• _Task to carry out_: Only one stretch of the data below should be repeated: the lines from the line containing "SCALE pin DT: A1 -> A4" through the line containing "LCD: LCD0802 -> LCD2004", inclusive, exactly as they are.

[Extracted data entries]
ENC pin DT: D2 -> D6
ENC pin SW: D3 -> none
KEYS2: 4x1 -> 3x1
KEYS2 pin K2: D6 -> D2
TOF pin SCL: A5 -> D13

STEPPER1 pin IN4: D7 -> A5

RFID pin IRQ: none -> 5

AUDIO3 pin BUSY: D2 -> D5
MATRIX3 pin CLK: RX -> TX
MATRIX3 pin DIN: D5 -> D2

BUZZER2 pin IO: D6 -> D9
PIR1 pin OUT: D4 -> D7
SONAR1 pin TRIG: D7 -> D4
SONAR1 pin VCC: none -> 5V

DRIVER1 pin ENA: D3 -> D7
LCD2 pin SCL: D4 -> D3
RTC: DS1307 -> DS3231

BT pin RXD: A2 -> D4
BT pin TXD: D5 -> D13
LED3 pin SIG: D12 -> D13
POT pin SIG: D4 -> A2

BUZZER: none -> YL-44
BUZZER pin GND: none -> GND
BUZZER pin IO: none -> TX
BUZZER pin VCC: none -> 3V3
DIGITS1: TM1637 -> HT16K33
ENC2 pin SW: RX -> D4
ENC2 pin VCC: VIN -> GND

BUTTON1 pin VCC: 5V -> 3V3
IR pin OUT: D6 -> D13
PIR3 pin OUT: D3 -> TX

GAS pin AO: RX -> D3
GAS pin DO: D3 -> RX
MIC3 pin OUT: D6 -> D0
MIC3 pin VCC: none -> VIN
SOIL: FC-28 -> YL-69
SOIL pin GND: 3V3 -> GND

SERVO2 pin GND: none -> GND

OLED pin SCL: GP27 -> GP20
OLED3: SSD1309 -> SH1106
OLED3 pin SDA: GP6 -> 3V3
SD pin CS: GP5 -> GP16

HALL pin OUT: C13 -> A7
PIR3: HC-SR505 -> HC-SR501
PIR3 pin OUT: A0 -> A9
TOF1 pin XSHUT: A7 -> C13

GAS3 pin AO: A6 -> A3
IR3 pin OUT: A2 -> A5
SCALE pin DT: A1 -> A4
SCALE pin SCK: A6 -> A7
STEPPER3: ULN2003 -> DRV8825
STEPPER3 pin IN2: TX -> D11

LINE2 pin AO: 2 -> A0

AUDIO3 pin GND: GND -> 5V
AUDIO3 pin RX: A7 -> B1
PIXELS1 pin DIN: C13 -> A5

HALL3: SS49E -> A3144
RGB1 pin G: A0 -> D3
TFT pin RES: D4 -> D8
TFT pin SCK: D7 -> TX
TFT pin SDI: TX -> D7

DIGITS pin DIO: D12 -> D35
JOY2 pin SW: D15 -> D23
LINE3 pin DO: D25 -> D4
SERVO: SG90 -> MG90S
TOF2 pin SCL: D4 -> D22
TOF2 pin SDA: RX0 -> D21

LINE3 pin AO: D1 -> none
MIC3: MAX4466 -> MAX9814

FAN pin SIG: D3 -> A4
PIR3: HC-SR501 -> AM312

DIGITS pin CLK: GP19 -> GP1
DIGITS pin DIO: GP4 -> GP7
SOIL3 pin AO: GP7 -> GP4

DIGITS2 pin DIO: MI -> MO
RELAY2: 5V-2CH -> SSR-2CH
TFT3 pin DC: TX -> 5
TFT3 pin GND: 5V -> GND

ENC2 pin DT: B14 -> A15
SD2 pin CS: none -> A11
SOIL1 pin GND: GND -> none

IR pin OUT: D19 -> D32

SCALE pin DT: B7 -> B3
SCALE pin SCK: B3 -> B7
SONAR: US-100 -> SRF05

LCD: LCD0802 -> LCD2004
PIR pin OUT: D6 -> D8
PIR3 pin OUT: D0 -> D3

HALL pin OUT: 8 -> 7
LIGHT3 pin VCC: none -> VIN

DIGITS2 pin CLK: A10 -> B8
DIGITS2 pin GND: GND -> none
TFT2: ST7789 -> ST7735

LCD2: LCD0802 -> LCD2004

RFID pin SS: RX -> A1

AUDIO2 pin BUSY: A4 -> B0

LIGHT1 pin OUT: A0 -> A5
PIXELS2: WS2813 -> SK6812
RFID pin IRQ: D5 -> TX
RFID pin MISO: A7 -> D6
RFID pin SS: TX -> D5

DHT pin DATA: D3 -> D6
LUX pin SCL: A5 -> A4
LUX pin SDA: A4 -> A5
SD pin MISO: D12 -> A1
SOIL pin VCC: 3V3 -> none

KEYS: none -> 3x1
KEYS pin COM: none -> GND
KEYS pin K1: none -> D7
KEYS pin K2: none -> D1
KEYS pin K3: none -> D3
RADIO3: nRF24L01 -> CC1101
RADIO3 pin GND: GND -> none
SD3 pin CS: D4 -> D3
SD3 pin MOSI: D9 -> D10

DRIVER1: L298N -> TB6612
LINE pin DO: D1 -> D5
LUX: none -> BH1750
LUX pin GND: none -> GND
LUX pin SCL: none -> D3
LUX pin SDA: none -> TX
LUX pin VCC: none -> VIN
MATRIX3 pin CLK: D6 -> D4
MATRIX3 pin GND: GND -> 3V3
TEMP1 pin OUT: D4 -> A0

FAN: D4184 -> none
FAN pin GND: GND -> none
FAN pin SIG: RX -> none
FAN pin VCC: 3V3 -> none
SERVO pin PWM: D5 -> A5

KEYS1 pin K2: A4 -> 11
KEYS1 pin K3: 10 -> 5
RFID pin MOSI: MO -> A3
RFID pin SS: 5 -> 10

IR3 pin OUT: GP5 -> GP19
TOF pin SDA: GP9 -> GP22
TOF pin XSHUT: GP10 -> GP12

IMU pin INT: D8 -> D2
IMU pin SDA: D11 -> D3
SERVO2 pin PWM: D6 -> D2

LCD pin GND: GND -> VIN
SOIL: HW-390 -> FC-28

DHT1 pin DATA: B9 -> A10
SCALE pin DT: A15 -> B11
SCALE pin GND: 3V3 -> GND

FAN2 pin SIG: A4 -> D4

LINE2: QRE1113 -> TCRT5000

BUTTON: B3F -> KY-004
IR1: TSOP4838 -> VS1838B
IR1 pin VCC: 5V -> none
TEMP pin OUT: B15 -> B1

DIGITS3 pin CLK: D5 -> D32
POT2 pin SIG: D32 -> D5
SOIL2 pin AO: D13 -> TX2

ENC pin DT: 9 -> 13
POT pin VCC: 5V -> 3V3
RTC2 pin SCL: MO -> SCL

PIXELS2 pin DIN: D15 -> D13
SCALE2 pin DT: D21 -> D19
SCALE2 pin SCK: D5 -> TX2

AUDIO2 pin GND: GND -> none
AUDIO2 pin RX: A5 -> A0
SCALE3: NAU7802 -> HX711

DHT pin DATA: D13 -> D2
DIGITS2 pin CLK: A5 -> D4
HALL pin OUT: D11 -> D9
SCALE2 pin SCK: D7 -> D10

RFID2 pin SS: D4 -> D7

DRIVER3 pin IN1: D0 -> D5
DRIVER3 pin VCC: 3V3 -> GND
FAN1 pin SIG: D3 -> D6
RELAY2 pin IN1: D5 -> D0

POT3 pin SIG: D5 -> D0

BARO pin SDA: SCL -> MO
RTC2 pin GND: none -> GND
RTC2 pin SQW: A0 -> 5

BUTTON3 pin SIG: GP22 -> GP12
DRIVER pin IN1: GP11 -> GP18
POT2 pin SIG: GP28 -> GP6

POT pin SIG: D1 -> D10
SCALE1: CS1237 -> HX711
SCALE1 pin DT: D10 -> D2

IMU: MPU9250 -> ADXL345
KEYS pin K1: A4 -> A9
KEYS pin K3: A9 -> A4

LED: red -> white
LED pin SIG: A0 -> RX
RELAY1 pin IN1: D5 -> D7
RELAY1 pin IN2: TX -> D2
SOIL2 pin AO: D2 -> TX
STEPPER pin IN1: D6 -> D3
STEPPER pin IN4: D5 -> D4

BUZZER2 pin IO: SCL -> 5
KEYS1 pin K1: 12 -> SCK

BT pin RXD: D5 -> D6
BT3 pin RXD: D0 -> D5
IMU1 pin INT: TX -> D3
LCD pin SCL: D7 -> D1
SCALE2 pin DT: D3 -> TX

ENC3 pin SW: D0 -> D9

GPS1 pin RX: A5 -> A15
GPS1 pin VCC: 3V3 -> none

• _The completed task_:
SCALE pin DT: A1 -> A4
SCALE pin SCK: A6 -> A7
STEPPER3: ULN2003 -> DRV8825
STEPPER3 pin IN2: TX -> D11

LINE2 pin AO: 2 -> A0

AUDIO3 pin GND: GND -> 5V
AUDIO3 pin RX: A7 -> B1
PIXELS1 pin DIN: C13 -> A5

HALL3: SS49E -> A3144
RGB1 pin G: A0 -> D3
TFT pin RES: D4 -> D8
TFT pin SCK: D7 -> TX
TFT pin SDI: TX -> D7

DIGITS pin DIO: D12 -> D35
JOY2 pin SW: D15 -> D23
LINE3 pin DO: D25 -> D4
SERVO: SG90 -> MG90S
TOF2 pin SCL: D4 -> D22
TOF2 pin SDA: RX0 -> D21

LINE3 pin AO: D1 -> none
MIC3: MAX4466 -> MAX9814

FAN pin SIG: D3 -> A4
PIR3: HC-SR501 -> AM312

DIGITS pin CLK: GP19 -> GP1
DIGITS pin DIO: GP4 -> GP7
SOIL3 pin AO: GP7 -> GP4

DIGITS2 pin DIO: MI -> MO
RELAY2: 5V-2CH -> SSR-2CH
TFT3 pin DC: TX -> 5
TFT3 pin GND: 5V -> GND

ENC2 pin DT: B14 -> A15
SD2 pin CS: none -> A11
SOIL1 pin GND: GND -> none

IR pin OUT: D19 -> D32

SCALE pin DT: B7 -> B3
SCALE pin SCK: B3 -> B7
SONAR: US-100 -> SRF05

LCD: LCD0802 -> LCD2004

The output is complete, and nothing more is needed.